Try it:
Every record below must be returned exactly as it was received.

Excerpted records:

§ §

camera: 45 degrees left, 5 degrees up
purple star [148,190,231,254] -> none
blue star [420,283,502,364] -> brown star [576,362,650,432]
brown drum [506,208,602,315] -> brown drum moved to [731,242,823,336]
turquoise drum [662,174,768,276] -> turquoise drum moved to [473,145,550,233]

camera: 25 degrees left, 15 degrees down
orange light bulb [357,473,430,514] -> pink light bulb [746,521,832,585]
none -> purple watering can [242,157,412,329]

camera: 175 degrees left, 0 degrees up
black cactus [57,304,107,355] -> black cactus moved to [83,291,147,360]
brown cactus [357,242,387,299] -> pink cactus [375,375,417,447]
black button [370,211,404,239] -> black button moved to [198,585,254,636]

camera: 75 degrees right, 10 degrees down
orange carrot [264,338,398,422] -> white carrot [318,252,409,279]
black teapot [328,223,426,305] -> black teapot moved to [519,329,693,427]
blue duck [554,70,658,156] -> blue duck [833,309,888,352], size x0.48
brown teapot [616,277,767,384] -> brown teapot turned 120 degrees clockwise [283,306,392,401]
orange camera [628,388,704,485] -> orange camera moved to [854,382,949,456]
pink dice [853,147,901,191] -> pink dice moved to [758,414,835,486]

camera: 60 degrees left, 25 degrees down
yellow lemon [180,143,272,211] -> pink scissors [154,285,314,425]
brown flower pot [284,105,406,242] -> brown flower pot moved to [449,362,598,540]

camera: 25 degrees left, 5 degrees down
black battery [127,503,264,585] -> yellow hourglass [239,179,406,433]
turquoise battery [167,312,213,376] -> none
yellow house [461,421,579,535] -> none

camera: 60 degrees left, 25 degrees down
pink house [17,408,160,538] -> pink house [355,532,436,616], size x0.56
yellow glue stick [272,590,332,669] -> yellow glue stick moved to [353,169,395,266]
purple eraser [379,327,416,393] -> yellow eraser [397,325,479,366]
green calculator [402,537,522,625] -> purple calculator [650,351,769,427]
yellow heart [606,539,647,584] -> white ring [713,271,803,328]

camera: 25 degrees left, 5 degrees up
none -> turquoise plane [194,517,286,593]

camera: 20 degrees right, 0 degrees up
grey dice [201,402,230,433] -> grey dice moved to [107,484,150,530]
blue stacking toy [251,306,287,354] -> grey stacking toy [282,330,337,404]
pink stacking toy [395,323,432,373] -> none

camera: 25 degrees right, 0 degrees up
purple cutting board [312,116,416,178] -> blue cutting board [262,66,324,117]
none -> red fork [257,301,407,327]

§ §

Output of the exercise:
camera: 45 degrees left, 5 degrees up
purple star [148,190,231,254] -> none
blue star [420,283,502,364] -> brown star [576,362,650,432]
brown drum [506,208,602,315] -> brown drum moved to [731,242,823,336]
turquoise drum [662,174,768,276] -> turquoise drum moved to [473,145,550,233]

camera: 25 degrees left, 15 degrees down
orange light bulb [357,473,430,514] -> pink light bulb [746,521,832,585]
none -> purple watering can [242,157,412,329]

camera: 175 degrees left, 0 degrees up
black cactus [57,304,107,355] -> black cactus moved to [83,291,147,360]
brown cactus [357,242,387,299] -> pink cactus [375,375,417,447]
black button [370,211,404,239] -> black button moved to [198,585,254,636]

camera: 75 degrees right, 10 degrees down
orange carrot [264,338,398,422] -> white carrot [318,252,409,279]
black teapot [328,223,426,305] -> black teapot moved to [519,329,693,427]
blue duck [554,70,658,156] -> blue duck [833,309,888,352], size x0.48
brown teapot [616,277,767,384] -> brown teapot turned 120 degrees clockwise [283,306,392,401]
orange camera [628,388,704,485] -> orange camera moved to [854,382,949,456]
pink dice [853,147,901,191] -> pink dice moved to [758,414,835,486]

camera: 60 degrees left, 25 degrees down
yellow lemon [180,143,272,211] -> pink scissors [154,285,314,425]
brown flower pot [284,105,406,242] -> brown flower pot moved to [449,362,598,540]

camera: 25 degrees left, 5 degrees down
black battery [127,503,264,585] -> yellow hourglass [239,179,406,433]
turquoise battery [167,312,213,376] -> none
yellow house [461,421,579,535] -> none

camera: 60 degrees left, 25 degrees down
pink house [17,408,160,538] -> pink house [355,532,436,616], size x0.56
yellow glue stick [272,590,332,669] -> yellow glue stick moved to [353,169,395,266]
purple eraser [379,327,416,393] -> yellow eraser [397,325,479,366]
green calculator [402,537,522,625] -> purple calculator [650,351,769,427]
yellow heart [606,539,647,584] -> white ring [713,271,803,328]

camera: 25 degrees left, 5 degrees up
none -> turquoise plane [194,517,286,593]

camera: 20 degrees right, 0 degrees up
grey dice [201,402,230,433] -> grey dice moved to [107,484,150,530]
blue stacking toy [251,306,287,354] -> grey stacking toy [282,330,337,404]
pink stacking toy [395,323,432,373] -> none

camera: 25 degrees right, 0 degrees up
purple cutting board [312,116,416,178] -> blue cutting board [262,66,324,117]
none -> red fork [257,301,407,327]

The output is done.